Records drawn from a dataset
========================================

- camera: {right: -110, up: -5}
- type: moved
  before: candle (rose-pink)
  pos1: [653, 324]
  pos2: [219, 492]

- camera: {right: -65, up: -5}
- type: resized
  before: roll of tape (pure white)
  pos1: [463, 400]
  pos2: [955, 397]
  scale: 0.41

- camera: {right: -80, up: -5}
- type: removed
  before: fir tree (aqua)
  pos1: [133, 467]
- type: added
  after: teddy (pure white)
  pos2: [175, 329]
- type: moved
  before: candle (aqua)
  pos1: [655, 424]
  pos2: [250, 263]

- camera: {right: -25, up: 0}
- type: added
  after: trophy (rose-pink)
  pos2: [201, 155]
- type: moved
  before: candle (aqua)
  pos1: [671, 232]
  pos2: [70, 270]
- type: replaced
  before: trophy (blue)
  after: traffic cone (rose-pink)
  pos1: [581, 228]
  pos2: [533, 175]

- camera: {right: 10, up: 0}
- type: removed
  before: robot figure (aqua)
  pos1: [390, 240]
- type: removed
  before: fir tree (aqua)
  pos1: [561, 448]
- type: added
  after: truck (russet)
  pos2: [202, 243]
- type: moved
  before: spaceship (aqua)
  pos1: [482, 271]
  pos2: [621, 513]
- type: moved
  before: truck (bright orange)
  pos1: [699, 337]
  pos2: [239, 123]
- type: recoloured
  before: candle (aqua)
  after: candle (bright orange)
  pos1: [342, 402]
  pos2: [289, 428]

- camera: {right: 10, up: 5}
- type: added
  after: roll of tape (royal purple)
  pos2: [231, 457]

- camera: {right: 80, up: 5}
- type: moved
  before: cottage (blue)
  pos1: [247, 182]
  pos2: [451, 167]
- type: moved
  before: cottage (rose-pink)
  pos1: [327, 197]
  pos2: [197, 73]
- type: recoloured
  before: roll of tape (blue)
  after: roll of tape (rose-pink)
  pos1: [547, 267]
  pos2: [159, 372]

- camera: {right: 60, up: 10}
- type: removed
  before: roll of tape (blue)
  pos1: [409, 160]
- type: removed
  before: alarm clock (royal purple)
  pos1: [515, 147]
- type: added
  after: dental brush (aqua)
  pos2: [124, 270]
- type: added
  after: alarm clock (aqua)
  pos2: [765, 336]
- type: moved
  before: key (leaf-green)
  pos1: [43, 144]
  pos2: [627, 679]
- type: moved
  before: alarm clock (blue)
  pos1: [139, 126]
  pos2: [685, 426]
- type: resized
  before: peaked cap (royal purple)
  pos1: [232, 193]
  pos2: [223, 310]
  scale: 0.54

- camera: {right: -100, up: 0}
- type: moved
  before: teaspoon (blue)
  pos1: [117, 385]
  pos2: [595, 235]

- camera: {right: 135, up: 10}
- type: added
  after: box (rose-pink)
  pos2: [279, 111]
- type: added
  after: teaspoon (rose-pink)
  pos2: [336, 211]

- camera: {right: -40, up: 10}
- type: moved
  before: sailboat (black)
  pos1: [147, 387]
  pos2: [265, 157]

========================================

[DESCRIPTION OF THE TASK]: Above are the records; print exactly the lines from the line with "pos1: [482, 271]" to the line with "pos1: [515, 147]", including both, and nothing else.

[RESPONSE TO THE EXERCISE]:
  pos1: [482, 271]
  pos2: [621, 513]
- type: moved
  before: truck (bright orange)
  pos1: [699, 337]
  pos2: [239, 123]
- type: recoloured
  before: candle (aqua)
  after: candle (bright orange)
  pos1: [342, 402]
  pos2: [289, 428]

- camera: {right: 10, up: 5}
- type: added
  after: roll of tape (royal purple)
  pos2: [231, 457]

- camera: {right: 80, up: 5}
- type: moved
  before: cottage (blue)
  pos1: [247, 182]
  pos2: [451, 167]
- type: moved
  before: cottage (rose-pink)
  pos1: [327, 197]
  pos2: [197, 73]
- type: recoloured
  before: roll of tape (blue)
  after: roll of tape (rose-pink)
  pos1: [547, 267]
  pos2: [159, 372]

- camera: {right: 60, up: 10}
- type: removed
  before: roll of tape (blue)
  pos1: [409, 160]
- type: removed
  before: alarm clock (royal purple)
  pos1: [515, 147]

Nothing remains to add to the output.